Information shown Block Start

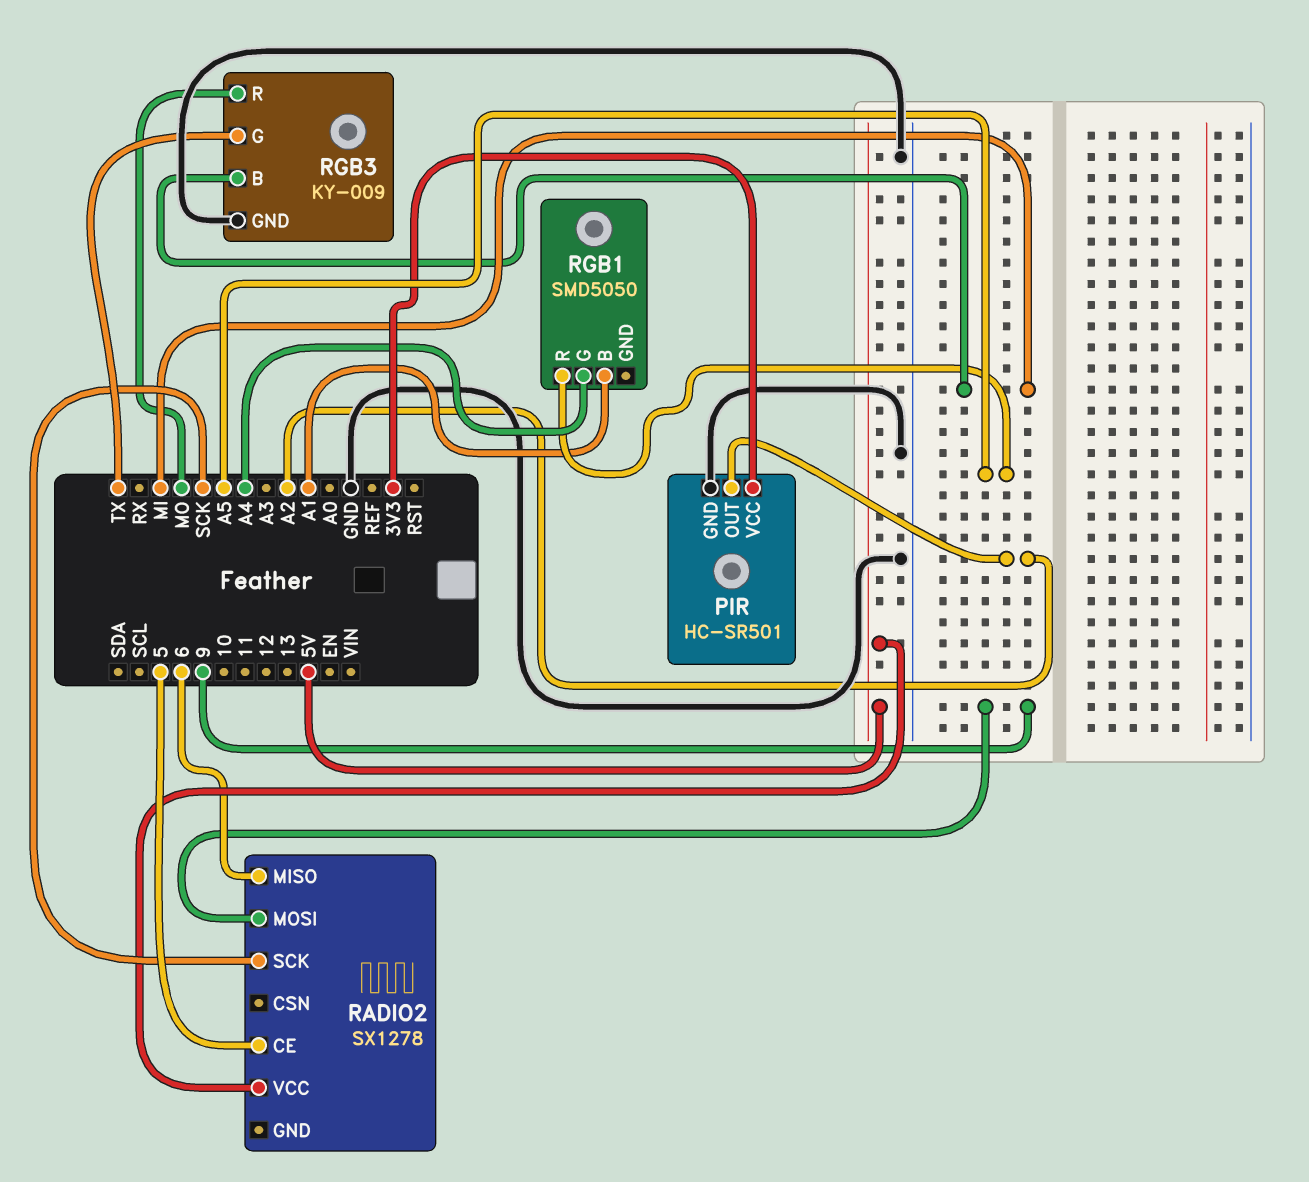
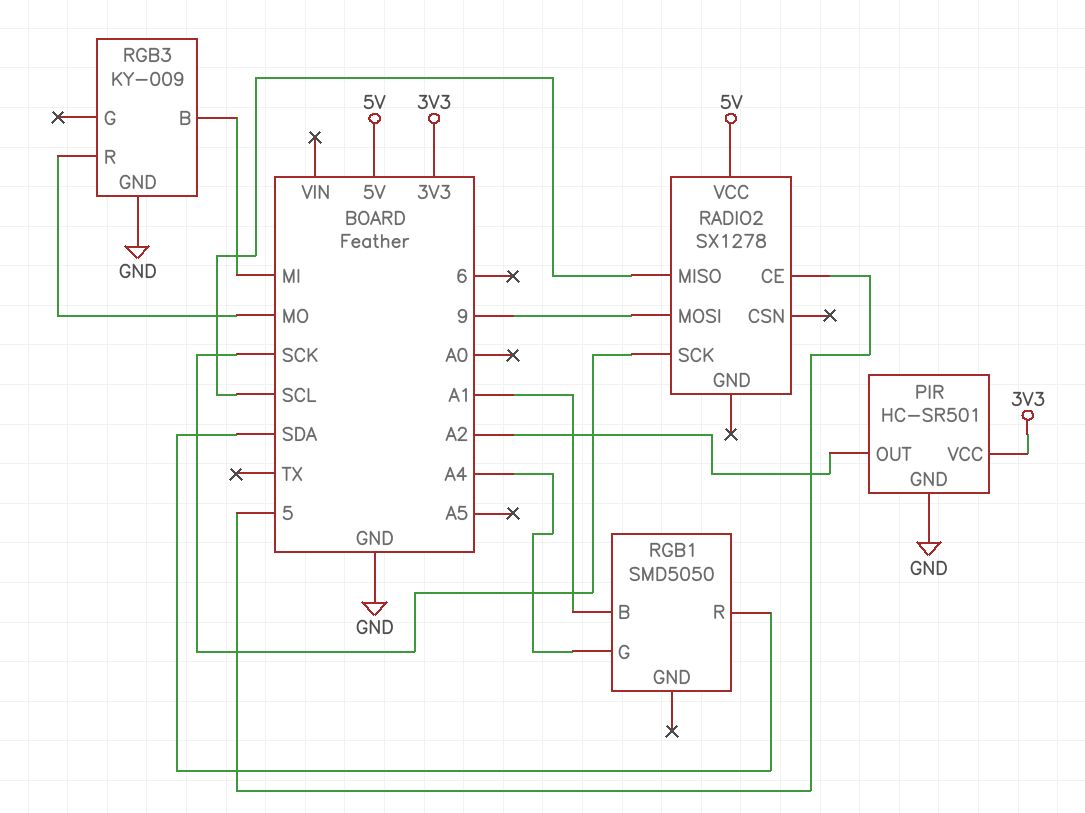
RADIO2 pin MISO: 6 -> SCL
RGB1 pin R: A5 -> SDA
RGB3 pin G: TX -> none

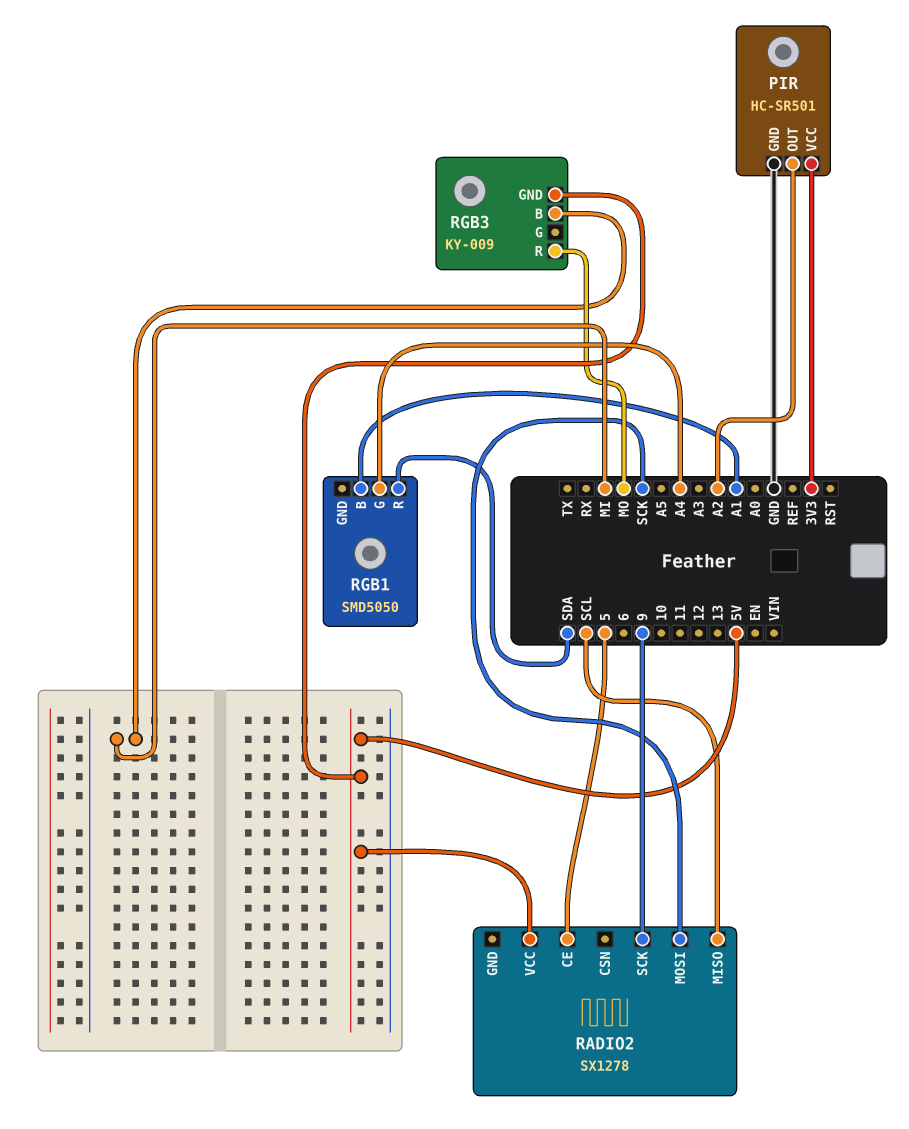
RADIO2 pin MOSI: 9 -> SCK
RADIO2 pin SCK: SCK -> 9
RGB3 pin GND: GND -> 5V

Information shown Block End

Aim of the exercise: For this exercise, the lines from the one containing "RGB3 pin G: TX -> none" through the last line of the entries above are to be output exactly, both included, and pictures are skipped.

Exercise response:
RGB3 pin G: TX -> none

RADIO2 pin MOSI: 9 -> SCK
RADIO2 pin SCK: SCK -> 9
RGB3 pin GND: GND -> 5V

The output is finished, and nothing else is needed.